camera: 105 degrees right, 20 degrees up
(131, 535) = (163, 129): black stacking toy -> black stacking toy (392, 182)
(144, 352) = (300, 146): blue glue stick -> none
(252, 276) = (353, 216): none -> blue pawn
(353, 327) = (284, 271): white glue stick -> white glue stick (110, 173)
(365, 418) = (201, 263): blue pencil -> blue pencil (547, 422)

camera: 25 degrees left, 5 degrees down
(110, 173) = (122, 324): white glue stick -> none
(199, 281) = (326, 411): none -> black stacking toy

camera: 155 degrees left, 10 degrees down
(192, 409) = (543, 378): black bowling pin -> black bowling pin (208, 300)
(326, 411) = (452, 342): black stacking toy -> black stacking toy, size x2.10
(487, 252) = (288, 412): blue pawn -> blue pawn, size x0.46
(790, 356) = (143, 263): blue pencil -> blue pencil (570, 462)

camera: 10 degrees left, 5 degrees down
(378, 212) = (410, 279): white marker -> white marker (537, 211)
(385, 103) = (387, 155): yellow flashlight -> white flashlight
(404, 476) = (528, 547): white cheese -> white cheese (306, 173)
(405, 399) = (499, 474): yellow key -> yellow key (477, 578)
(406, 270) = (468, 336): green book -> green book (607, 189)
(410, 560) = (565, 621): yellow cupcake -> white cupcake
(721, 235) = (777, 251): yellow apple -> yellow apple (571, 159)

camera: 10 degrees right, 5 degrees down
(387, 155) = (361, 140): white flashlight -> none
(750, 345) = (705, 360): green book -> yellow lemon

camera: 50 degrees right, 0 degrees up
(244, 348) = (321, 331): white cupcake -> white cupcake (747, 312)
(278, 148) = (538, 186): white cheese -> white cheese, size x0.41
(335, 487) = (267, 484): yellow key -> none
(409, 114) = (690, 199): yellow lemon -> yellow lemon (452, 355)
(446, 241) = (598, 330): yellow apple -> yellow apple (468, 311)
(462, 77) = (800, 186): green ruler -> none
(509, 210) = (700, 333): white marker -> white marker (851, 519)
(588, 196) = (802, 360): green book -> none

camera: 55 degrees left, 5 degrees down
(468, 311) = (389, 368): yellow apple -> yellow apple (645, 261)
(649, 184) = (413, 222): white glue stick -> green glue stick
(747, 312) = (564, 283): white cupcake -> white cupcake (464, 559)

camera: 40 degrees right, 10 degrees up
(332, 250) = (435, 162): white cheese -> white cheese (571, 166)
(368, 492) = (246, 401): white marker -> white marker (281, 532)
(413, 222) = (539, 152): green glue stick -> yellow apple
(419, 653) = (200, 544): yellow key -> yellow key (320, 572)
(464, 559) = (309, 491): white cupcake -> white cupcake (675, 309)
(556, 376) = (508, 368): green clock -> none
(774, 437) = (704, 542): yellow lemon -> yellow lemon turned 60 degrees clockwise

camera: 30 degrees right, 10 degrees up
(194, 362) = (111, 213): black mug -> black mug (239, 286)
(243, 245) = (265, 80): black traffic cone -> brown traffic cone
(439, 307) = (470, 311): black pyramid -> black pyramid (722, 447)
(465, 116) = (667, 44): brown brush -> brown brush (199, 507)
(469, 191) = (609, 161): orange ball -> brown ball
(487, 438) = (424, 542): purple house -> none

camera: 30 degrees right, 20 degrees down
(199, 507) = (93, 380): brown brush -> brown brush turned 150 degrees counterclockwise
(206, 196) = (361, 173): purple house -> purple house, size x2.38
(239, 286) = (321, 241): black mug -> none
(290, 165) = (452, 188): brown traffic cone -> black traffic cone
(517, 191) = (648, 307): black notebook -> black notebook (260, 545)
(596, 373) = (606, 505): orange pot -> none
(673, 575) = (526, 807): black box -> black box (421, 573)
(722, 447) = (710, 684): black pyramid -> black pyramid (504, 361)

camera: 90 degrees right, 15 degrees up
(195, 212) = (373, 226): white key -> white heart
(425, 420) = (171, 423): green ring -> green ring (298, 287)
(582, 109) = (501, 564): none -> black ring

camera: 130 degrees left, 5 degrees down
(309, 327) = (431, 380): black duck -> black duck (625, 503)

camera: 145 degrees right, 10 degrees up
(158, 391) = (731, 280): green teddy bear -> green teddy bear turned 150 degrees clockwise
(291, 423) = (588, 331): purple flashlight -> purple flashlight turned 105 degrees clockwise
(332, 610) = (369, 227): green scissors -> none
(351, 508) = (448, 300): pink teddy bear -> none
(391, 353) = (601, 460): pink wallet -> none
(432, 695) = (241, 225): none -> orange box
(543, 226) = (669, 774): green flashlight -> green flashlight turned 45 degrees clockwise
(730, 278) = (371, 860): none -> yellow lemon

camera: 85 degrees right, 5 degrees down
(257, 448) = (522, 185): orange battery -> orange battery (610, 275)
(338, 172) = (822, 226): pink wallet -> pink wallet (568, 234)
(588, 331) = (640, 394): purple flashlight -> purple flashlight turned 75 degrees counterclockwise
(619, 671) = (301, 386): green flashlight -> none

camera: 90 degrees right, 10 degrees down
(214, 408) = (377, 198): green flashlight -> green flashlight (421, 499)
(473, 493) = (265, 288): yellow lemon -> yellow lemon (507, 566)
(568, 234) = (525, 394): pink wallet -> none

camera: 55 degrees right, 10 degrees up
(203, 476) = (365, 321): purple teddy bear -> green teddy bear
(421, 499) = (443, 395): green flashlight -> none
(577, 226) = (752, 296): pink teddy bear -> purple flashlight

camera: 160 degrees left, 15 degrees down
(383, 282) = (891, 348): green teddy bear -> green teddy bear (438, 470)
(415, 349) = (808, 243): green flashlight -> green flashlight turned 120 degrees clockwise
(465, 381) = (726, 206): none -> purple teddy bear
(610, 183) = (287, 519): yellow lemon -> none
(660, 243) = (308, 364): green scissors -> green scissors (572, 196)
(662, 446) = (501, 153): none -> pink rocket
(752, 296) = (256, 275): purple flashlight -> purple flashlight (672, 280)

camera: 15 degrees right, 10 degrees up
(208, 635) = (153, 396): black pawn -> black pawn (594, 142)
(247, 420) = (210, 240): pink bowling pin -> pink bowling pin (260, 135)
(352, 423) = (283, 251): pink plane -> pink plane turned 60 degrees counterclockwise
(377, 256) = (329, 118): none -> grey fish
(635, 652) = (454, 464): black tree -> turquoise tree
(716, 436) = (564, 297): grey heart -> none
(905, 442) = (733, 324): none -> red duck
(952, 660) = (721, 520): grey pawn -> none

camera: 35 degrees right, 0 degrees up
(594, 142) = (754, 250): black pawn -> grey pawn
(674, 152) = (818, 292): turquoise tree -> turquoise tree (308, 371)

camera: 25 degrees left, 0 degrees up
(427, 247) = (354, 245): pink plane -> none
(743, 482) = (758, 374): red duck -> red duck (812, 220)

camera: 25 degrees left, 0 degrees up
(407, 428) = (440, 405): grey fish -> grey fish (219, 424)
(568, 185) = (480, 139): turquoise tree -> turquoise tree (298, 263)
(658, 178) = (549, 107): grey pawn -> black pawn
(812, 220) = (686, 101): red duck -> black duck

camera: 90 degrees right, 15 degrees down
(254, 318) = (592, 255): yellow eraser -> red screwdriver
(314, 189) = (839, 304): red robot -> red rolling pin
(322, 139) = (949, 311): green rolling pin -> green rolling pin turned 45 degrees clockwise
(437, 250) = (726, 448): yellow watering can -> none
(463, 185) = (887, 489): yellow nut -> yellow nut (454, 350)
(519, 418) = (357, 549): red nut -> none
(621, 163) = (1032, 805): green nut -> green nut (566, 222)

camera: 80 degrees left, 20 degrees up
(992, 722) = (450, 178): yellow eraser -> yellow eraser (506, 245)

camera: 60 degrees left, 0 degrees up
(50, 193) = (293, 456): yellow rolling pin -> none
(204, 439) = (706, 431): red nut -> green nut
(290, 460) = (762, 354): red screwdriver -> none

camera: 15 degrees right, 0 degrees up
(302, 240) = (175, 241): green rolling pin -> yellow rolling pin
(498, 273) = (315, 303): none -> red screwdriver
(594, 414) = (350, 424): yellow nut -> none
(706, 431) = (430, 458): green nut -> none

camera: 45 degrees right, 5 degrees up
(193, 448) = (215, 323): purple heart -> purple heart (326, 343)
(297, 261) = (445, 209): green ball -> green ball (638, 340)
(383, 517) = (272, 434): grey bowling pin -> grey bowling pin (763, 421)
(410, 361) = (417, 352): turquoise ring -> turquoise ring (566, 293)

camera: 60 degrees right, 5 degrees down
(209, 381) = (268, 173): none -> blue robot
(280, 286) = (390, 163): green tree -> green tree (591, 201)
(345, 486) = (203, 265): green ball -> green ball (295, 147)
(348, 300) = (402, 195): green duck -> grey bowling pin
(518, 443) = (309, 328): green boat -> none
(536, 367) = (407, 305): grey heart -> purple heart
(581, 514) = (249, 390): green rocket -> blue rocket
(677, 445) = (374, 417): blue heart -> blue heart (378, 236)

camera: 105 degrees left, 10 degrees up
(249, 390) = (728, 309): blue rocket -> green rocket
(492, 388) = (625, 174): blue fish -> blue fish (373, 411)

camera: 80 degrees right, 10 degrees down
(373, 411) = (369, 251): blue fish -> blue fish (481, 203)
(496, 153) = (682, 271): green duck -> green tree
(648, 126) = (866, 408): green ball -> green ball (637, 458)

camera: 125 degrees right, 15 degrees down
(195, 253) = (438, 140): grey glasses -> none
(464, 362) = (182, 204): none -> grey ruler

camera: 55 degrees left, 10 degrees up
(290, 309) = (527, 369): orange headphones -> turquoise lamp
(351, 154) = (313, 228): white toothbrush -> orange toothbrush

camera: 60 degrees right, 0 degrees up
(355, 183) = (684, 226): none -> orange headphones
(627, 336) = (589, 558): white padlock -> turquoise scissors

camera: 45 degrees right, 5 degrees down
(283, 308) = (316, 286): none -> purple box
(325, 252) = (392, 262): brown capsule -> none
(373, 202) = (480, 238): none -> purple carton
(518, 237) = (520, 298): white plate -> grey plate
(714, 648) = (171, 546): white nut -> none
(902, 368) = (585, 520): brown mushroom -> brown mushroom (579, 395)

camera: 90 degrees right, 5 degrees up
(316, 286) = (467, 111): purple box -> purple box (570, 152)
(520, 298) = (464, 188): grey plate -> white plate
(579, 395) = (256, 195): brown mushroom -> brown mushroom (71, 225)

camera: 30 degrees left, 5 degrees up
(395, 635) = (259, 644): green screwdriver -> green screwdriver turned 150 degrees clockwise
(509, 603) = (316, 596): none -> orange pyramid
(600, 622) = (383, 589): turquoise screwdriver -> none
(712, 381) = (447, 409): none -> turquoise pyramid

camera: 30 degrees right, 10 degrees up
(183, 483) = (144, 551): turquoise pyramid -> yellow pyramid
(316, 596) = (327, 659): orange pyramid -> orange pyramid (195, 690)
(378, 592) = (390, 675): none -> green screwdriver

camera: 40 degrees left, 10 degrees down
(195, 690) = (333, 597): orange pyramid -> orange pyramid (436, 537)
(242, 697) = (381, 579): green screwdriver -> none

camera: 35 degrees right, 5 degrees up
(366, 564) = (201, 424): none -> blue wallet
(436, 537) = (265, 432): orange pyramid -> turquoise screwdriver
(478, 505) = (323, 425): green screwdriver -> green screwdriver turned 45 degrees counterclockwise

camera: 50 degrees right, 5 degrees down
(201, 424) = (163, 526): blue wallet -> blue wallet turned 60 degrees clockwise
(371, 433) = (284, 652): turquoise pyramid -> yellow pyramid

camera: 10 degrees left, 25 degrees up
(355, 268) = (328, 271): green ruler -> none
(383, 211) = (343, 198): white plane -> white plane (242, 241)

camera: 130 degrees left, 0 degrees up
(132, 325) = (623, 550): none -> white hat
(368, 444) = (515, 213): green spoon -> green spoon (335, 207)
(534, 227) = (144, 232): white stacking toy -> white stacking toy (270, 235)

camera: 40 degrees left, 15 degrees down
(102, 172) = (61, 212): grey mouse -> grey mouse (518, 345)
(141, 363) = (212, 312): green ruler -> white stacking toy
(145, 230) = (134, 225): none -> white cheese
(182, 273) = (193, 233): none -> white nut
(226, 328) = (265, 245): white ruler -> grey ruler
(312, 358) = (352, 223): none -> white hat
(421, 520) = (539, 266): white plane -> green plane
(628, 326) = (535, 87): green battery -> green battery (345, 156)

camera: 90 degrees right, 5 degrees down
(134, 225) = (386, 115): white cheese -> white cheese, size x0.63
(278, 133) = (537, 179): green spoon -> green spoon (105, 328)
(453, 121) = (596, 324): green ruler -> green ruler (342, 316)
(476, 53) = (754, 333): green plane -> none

• Prompt: Every line in the listing above that mentions "ball" should be returned.

• Final answer:
(469, 191) = (609, 161): orange ball -> brown ball
(297, 261) = (445, 209): green ball -> green ball (638, 340)
(345, 486) = (203, 265): green ball -> green ball (295, 147)
(648, 126) = (866, 408): green ball -> green ball (637, 458)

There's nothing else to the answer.